== Task prompt ==
In the entries that follow, the lines from the one with "(319, 560) = (101, 406): brown" through the one with "(760, 370) = (635, 325): brown" are the ones to write out, exactly and with both ends included. Nothing else should appear.

:: The input

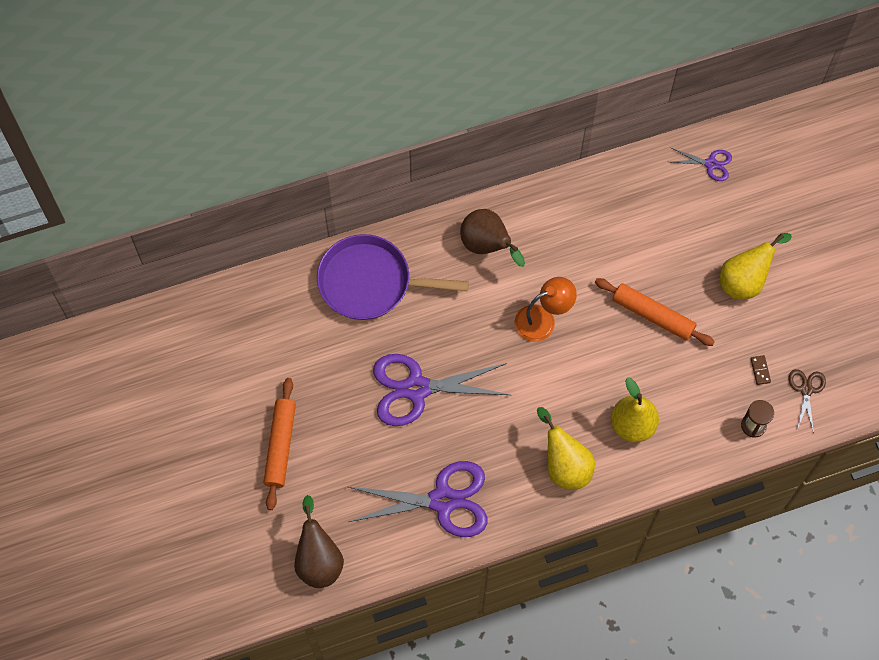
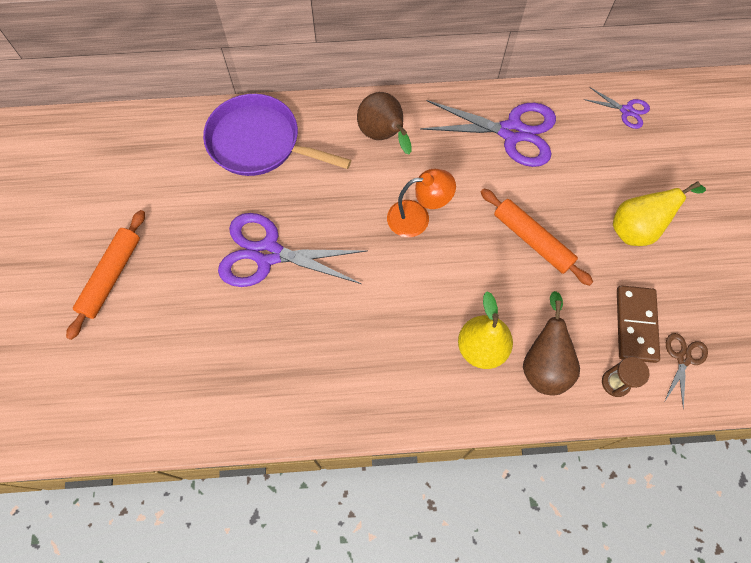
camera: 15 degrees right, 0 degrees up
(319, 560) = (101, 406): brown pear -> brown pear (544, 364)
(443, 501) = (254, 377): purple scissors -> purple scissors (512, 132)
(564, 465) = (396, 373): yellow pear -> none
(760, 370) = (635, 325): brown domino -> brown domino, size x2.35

::::
:: The input

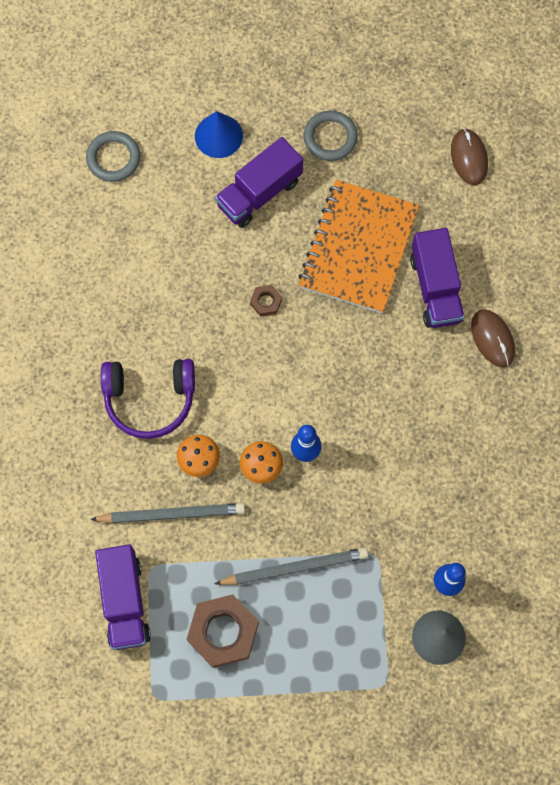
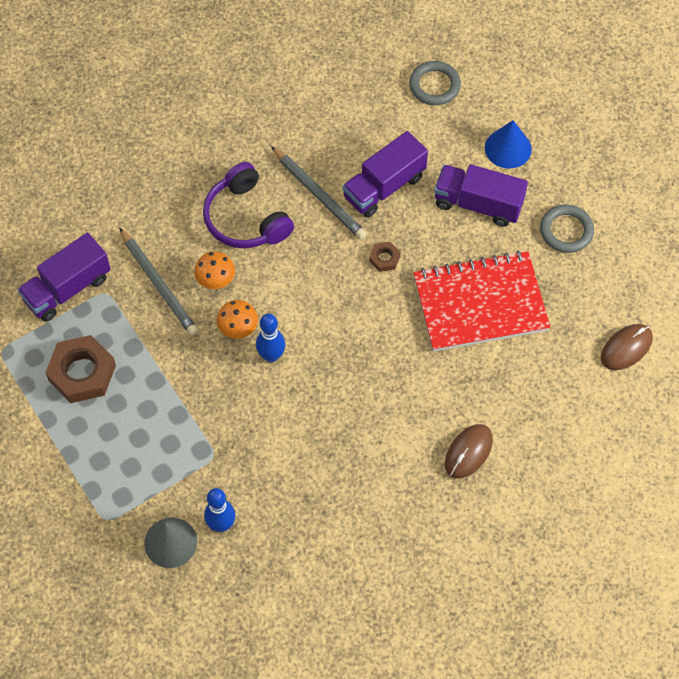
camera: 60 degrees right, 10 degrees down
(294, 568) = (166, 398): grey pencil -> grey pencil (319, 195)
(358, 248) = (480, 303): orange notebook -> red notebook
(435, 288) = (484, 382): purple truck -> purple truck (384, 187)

::::
:: The input

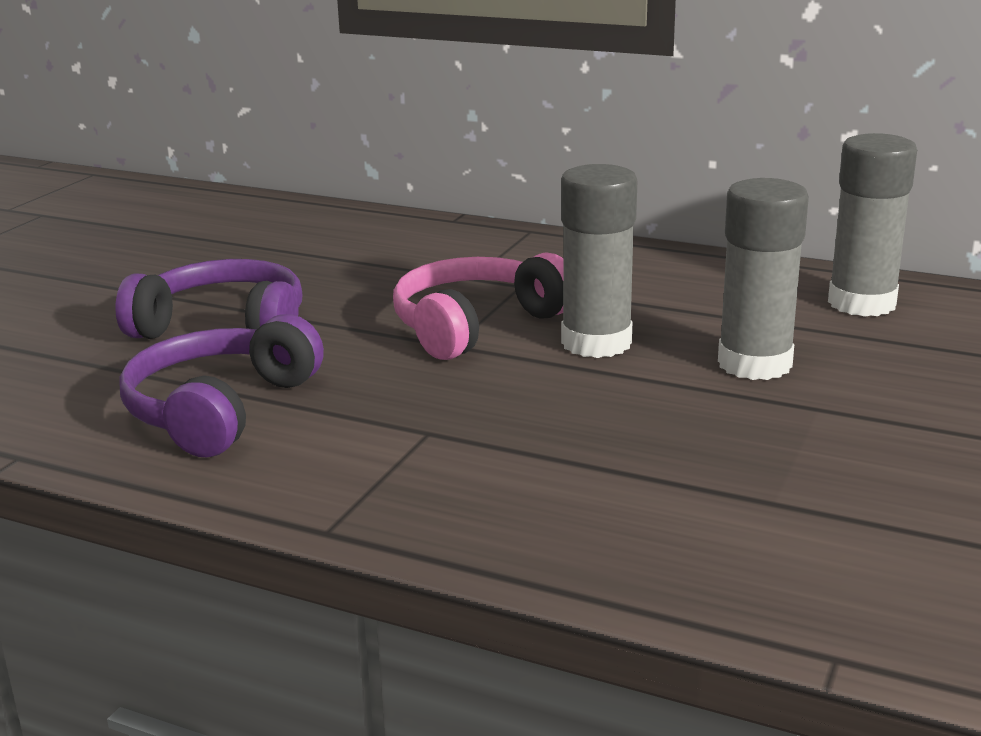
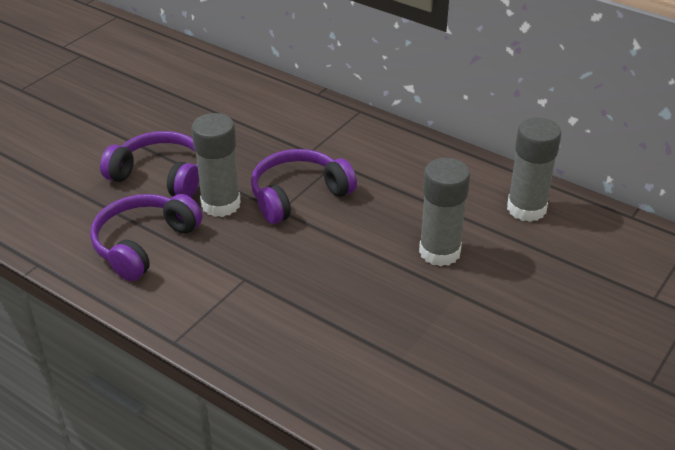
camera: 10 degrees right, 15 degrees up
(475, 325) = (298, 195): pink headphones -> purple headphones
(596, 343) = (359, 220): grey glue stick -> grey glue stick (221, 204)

::::

== Problem solution ==
(319, 560) = (101, 406): brown pear -> brown pear (544, 364)
(443, 501) = (254, 377): purple scissors -> purple scissors (512, 132)
(564, 465) = (396, 373): yellow pear -> none
(760, 370) = (635, 325): brown domino -> brown domino, size x2.35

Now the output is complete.